Task brief: Would you restate the full listing word for word and omit its pictures?

Top of Source data

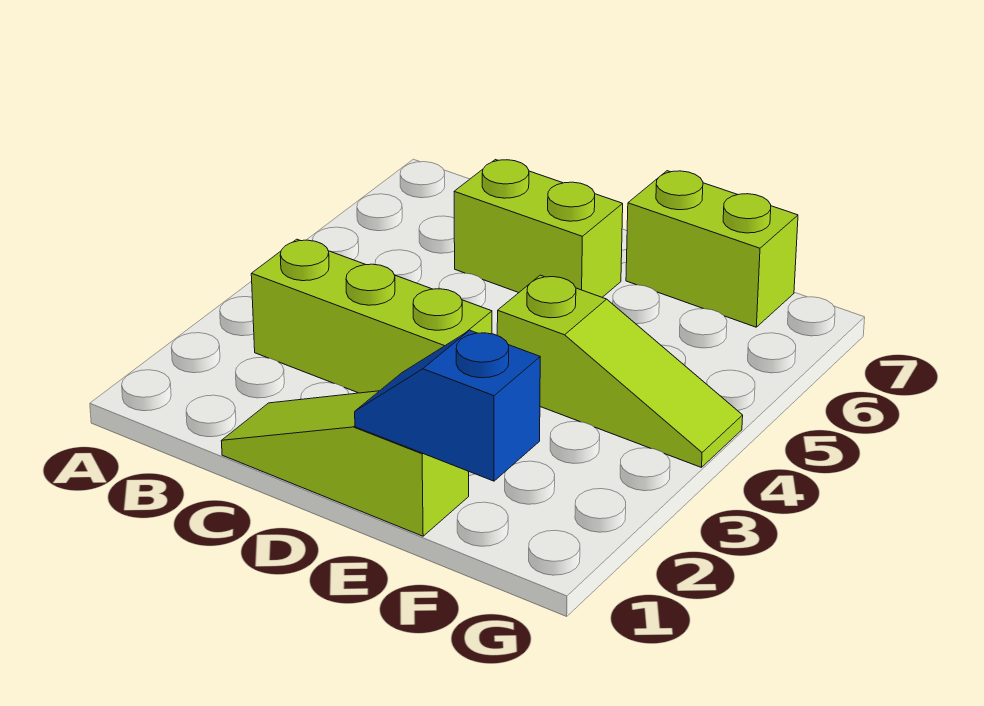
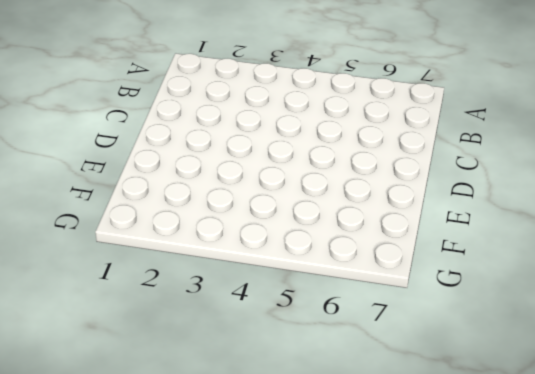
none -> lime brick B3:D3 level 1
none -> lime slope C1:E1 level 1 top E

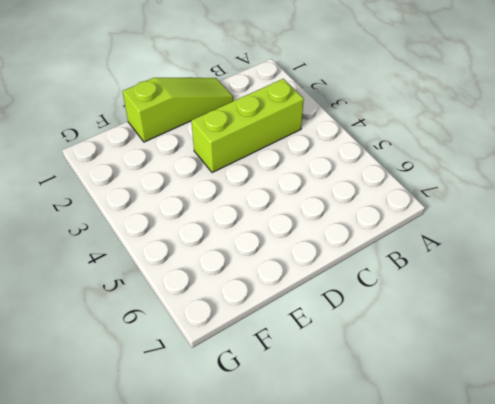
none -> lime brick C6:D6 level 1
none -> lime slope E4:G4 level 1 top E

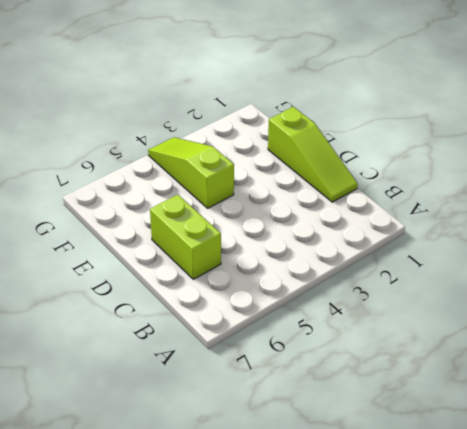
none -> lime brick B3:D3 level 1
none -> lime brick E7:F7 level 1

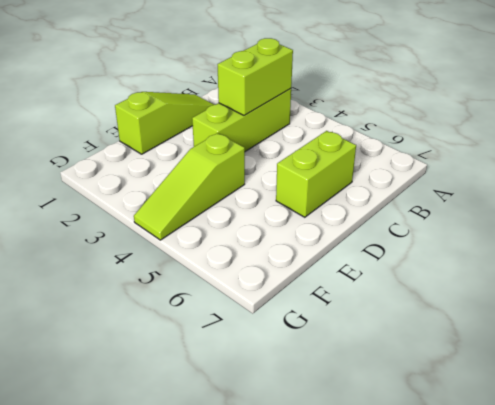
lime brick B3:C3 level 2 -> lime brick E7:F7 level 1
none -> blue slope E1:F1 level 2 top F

Bottom of Source data

Solution to the exercise:
none -> lime brick B3:D3 level 1
none -> lime slope C1:E1 level 1 top E

none -> lime brick C6:D6 level 1
none -> lime slope E4:G4 level 1 top E

none -> lime brick B3:D3 level 1
none -> lime brick E7:F7 level 1

lime brick B3:C3 level 2 -> lime brick E7:F7 level 1
none -> blue slope E1:F1 level 2 top F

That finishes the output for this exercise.